§ **WHAT THE EXERCISE ASKS**: Each entry is to be reproduced verbatim, and images are to be omitted.
-- Opening Marker --
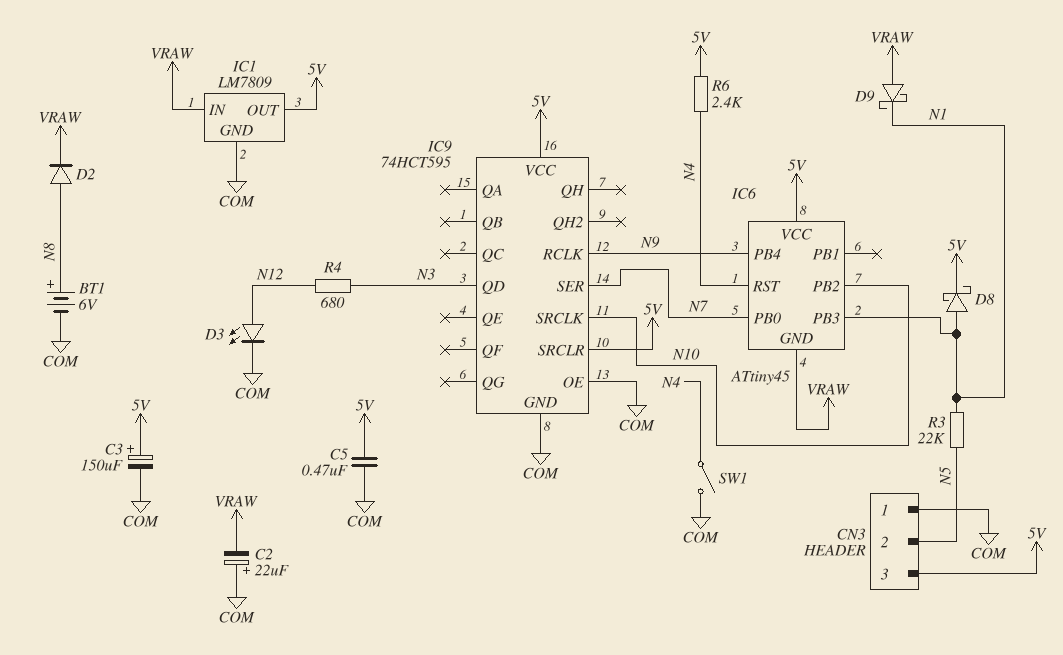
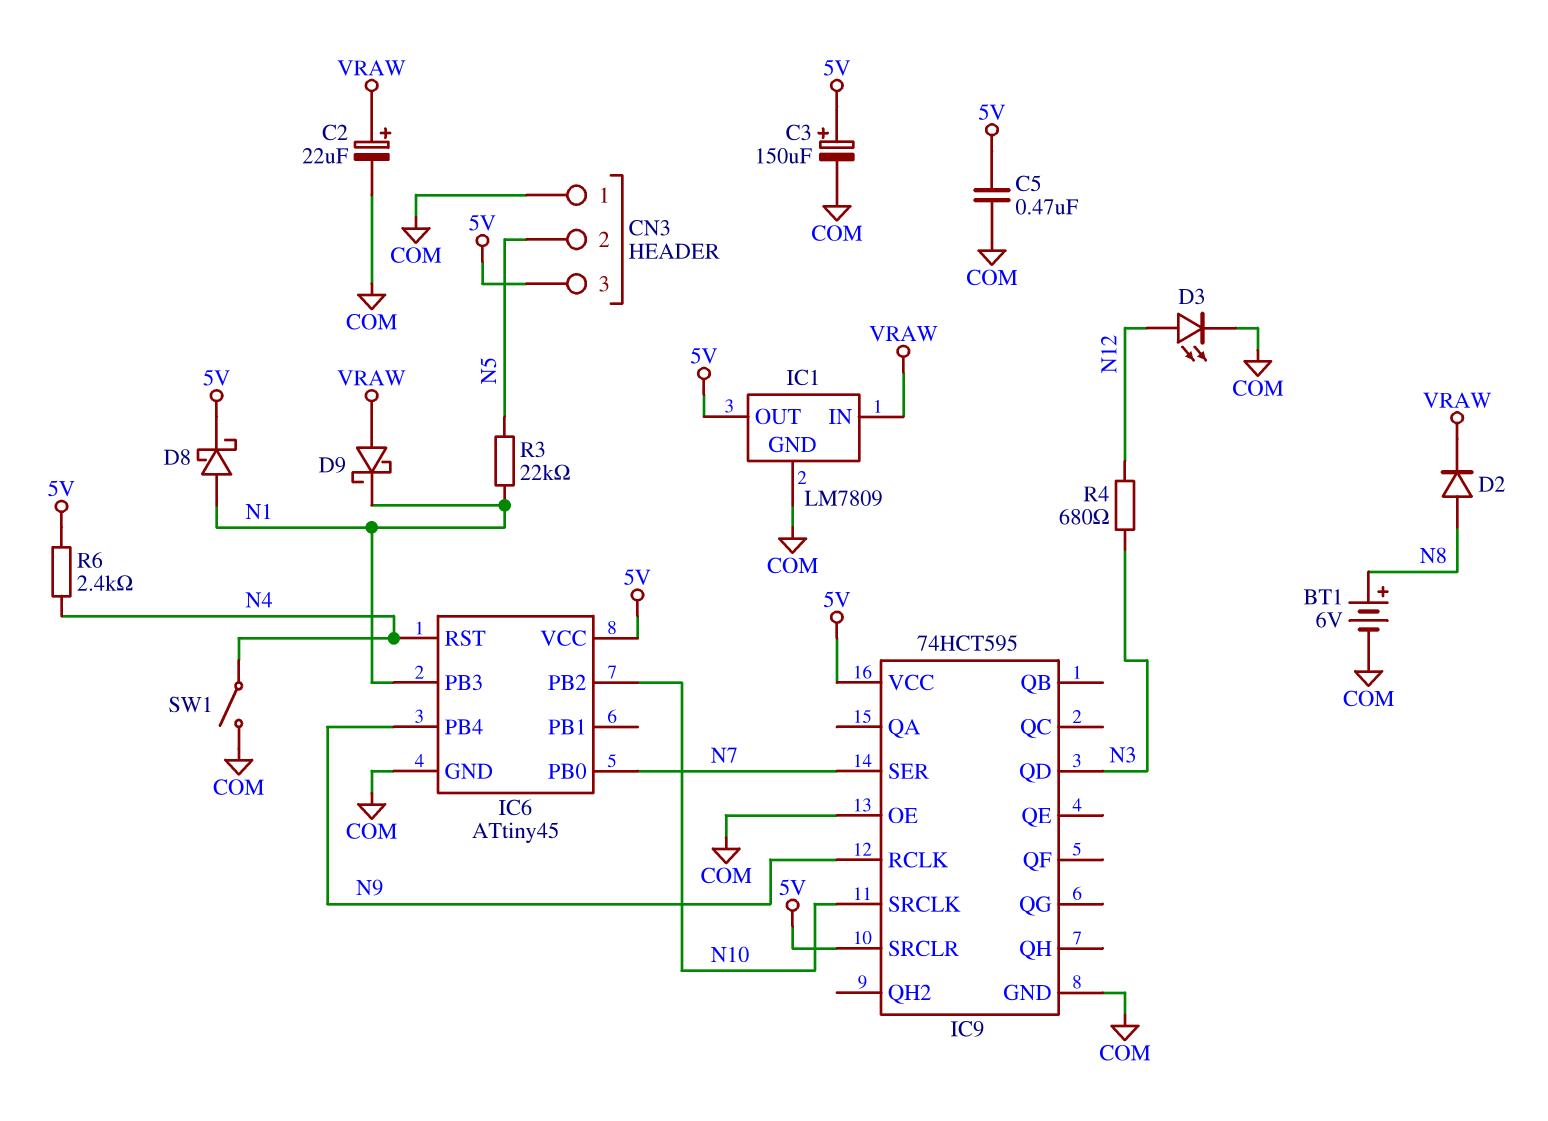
C2: 22uF (plus COM, minus VRAW) -> 22uF (plus VRAW, minus COM)
IC6 pin GND: VRAW -> COM

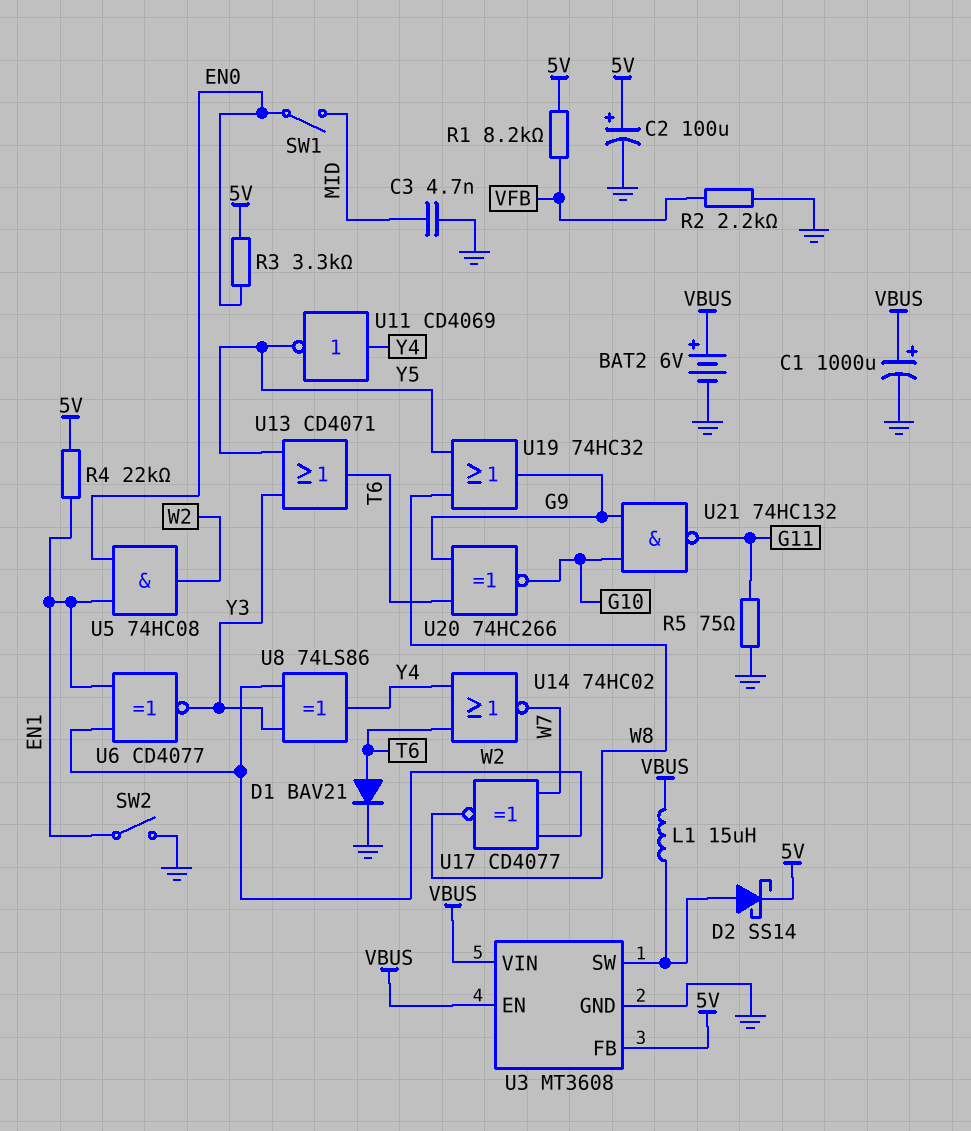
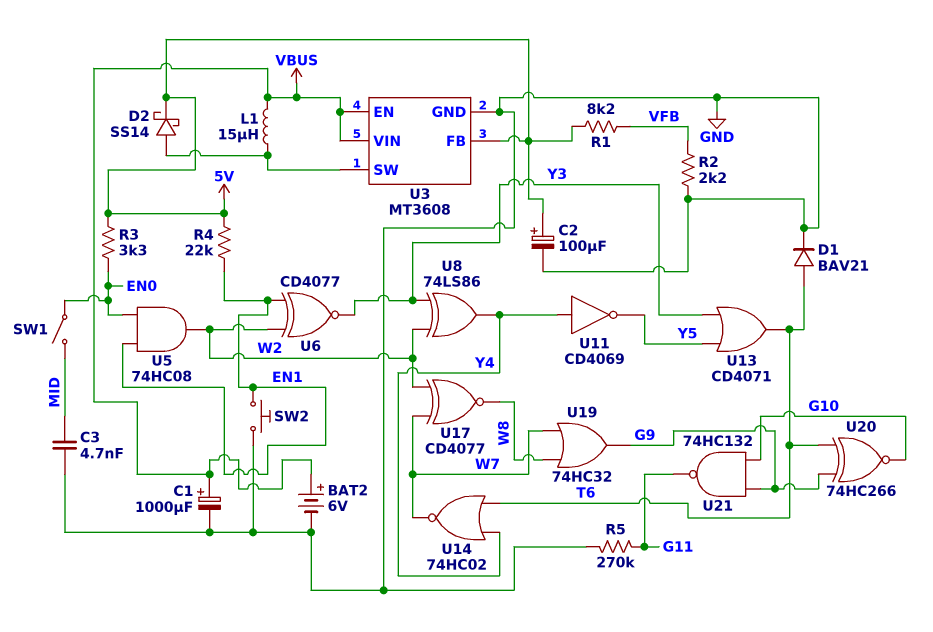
R5: 75 (G11, GND) -> 270k (G11, GND)
SW2: switch (EN1, GND) -> button (EN1, GND)
U19: OR 74HC32 (in W8, in Y5, out G9) -> OR 74HC32 (in W7, in W8, out G9)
-- Closing Marker --
§ **RESULT FOR THIS TASK**:
C2: 22uF (plus COM, minus VRAW) -> 22uF (plus VRAW, minus COM)
IC6 pin GND: VRAW -> COM

R5: 75 (G11, GND) -> 270k (G11, GND)
SW2: switch (EN1, GND) -> button (EN1, GND)
U19: OR 74HC32 (in W8, in Y5, out G9) -> OR 74HC32 (in W7, in W8, out G9)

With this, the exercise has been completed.